* [Problem requirements]:
Format every line of the listing below as a JSON list of strings, one string per line, leaving out any blank lines.
####################
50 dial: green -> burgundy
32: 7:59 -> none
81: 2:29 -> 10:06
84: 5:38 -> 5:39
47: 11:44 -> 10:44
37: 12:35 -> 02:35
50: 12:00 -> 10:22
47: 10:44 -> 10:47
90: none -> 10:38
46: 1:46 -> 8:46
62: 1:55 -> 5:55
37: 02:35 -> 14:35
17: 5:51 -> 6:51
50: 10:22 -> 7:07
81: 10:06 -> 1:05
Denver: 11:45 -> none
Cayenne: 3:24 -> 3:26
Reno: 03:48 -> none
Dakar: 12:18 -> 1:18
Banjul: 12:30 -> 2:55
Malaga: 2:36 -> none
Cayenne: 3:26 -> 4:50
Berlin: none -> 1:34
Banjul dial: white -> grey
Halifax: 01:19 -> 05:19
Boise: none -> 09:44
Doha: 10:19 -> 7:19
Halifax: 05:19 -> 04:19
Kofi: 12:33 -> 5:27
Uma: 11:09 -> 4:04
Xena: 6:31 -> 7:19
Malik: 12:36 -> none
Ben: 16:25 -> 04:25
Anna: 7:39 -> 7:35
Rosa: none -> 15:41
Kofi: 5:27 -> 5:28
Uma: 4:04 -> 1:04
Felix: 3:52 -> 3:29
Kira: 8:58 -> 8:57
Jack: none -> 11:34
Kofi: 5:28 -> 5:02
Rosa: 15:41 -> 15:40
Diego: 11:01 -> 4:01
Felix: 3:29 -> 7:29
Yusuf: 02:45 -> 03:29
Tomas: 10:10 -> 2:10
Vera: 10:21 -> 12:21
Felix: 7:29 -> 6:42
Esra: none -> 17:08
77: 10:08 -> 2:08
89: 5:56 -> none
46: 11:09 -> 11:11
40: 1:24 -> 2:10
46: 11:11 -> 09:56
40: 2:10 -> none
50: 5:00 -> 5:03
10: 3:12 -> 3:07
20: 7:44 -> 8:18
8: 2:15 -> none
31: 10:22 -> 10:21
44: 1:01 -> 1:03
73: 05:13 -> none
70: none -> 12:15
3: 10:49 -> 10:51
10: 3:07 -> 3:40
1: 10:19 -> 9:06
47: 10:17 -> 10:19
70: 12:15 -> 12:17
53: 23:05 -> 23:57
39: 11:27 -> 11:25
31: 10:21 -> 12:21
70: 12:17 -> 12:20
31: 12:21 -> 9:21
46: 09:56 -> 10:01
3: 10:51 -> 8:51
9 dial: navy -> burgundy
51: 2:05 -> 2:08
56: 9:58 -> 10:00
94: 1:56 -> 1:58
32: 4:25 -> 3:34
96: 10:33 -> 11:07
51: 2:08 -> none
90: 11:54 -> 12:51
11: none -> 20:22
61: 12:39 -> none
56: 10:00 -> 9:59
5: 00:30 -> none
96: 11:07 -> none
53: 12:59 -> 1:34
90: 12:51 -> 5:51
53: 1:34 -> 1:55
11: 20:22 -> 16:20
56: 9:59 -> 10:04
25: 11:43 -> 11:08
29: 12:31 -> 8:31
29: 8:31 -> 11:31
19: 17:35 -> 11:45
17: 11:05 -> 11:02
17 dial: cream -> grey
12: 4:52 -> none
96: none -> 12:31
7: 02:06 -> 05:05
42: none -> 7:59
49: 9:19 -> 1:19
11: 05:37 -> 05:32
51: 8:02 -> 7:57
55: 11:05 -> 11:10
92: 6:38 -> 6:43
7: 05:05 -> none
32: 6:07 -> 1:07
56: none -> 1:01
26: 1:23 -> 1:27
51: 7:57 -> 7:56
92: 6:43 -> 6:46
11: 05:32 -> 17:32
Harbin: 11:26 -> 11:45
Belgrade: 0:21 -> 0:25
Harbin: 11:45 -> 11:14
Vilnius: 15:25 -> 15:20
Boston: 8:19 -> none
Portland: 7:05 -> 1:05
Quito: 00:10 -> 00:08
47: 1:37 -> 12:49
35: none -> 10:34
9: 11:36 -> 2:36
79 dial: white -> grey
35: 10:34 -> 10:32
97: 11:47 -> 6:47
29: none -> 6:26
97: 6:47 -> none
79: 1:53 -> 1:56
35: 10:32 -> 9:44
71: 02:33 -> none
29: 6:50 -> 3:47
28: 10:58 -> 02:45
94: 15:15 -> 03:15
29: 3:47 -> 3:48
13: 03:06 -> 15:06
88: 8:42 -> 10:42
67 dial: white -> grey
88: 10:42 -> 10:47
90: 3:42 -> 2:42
####################
* [Response to this task]:
[
  "50 dial: green -> burgundy",
  "32: 7:59 -> none",
  "81: 2:29 -> 10:06",
  "84: 5:38 -> 5:39",
  "47: 11:44 -> 10:44",
  "37: 12:35 -> 02:35",
  "50: 12:00 -> 10:22",
  "47: 10:44 -> 10:47",
  "90: none -> 10:38",
  "46: 1:46 -> 8:46",
  "62: 1:55 -> 5:55",
  "37: 02:35 -> 14:35",
  "17: 5:51 -> 6:51",
  "50: 10:22 -> 7:07",
  "81: 10:06 -> 1:05",
  "Denver: 11:45 -> none",
  "Cayenne: 3:24 -> 3:26",
  "Reno: 03:48 -> none",
  "Dakar: 12:18 -> 1:18",
  "Banjul: 12:30 -> 2:55",
  "Malaga: 2:36 -> none",
  "Cayenne: 3:26 -> 4:50",
  "Berlin: none -> 1:34",
  "Banjul dial: white -> grey",
  "Halifax: 01:19 -> 05:19",
  "Boise: none -> 09:44",
  "Doha: 10:19 -> 7:19",
  "Halifax: 05:19 -> 04:19",
  "Kofi: 12:33 -> 5:27",
  "Uma: 11:09 -> 4:04",
  "Xena: 6:31 -> 7:19",
  "Malik: 12:36 -> none",
  "Ben: 16:25 -> 04:25",
  "Anna: 7:39 -> 7:35",
  "Rosa: none -> 15:41",
  "Kofi: 5:27 -> 5:28",
  "Uma: 4:04 -> 1:04",
  "Felix: 3:52 -> 3:29",
  "Kira: 8:58 -> 8:57",
  "Jack: none -> 11:34",
  "Kofi: 5:28 -> 5:02",
  "Rosa: 15:41 -> 15:40",
  "Diego: 11:01 -> 4:01",
  "Felix: 3:29 -> 7:29",
  "Yusuf: 02:45 -> 03:29",
  "Tomas: 10:10 -> 2:10",
  "Vera: 10:21 -> 12:21",
  "Felix: 7:29 -> 6:42",
  "Esra: none -> 17:08",
  "77: 10:08 -> 2:08",
  "89: 5:56 -> none",
  "46: 11:09 -> 11:11",
  "40: 1:24 -> 2:10",
  "46: 11:11 -> 09:56",
  "40: 2:10 -> none",
  "50: 5:00 -> 5:03",
  "10: 3:12 -> 3:07",
  "20: 7:44 -> 8:18",
  "8: 2:15 -> none",
  "31: 10:22 -> 10:21",
  "44: 1:01 -> 1:03",
  "73: 05:13 -> none",
  "70: none -> 12:15",
  "3: 10:49 -> 10:51",
  "10: 3:07 -> 3:40",
  "1: 10:19 -> 9:06",
  "47: 10:17 -> 10:19",
  "70: 12:15 -> 12:17",
  "53: 23:05 -> 23:57",
  "39: 11:27 -> 11:25",
  "31: 10:21 -> 12:21",
  "70: 12:17 -> 12:20",
  "31: 12:21 -> 9:21",
  "46: 09:56 -> 10:01",
  "3: 10:51 -> 8:51",
  "9 dial: navy -> burgundy",
  "51: 2:05 -> 2:08",
  "56: 9:58 -> 10:00",
  "94: 1:56 -> 1:58",
  "32: 4:25 -> 3:34",
  "96: 10:33 -> 11:07",
  "51: 2:08 -> none",
  "90: 11:54 -> 12:51",
  "11: none -> 20:22",
  "61: 12:39 -> none",
  "56: 10:00 -> 9:59",
  "5: 00:30 -> none",
  "96: 11:07 -> none",
  "53: 12:59 -> 1:34",
  "90: 12:51 -> 5:51",
  "53: 1:34 -> 1:55",
  "11: 20:22 -> 16:20",
  "56: 9:59 -> 10:04",
  "25: 11:43 -> 11:08",
  "29: 12:31 -> 8:31",
  "29: 8:31 -> 11:31",
  "19: 17:35 -> 11:45",
  "17: 11:05 -> 11:02",
  "17 dial: cream -> grey",
  "12: 4:52 -> none",
  "96: none -> 12:31",
  "7: 02:06 -> 05:05",
  "42: none -> 7:59",
  "49: 9:19 -> 1:19",
  "11: 05:37 -> 05:32",
  "51: 8:02 -> 7:57",
  "55: 11:05 -> 11:10",
  "92: 6:38 -> 6:43",
  "7: 05:05 -> none",
  "32: 6:07 -> 1:07",
  "56: none -> 1:01",
  "26: 1:23 -> 1:27",
  "51: 7:57 -> 7:56",
  "92: 6:43 -> 6:46",
  "11: 05:32 -> 17:32",
  "Harbin: 11:26 -> 11:45",
  "Belgrade: 0:21 -> 0:25",
  "Harbin: 11:45 -> 11:14",
  "Vilnius: 15:25 -> 15:20",
  "Boston: 8:19 -> none",
  "Portland: 7:05 -> 1:05",
  "Quito: 00:10 -> 00:08",
  "47: 1:37 -> 12:49",
  "35: none -> 10:34",
  "9: 11:36 -> 2:36",
  "79 dial: white -> grey",
  "35: 10:34 -> 10:32",
  "97: 11:47 -> 6:47",
  "29: none -> 6:26",
  "97: 6:47 -> none",
  "79: 1:53 -> 1:56",
  "35: 10:32 -> 9:44",
  "71: 02:33 -> none",
  "29: 6:50 -> 3:47",
  "28: 10:58 -> 02:45",
  "94: 15:15 -> 03:15",
  "29: 3:47 -> 3:48",
  "13: 03:06 -> 15:06",
  "88: 8:42 -> 10:42",
  "67 dial: white -> grey",
  "88: 10:42 -> 10:47",
  "90: 3:42 -> 2:42"
]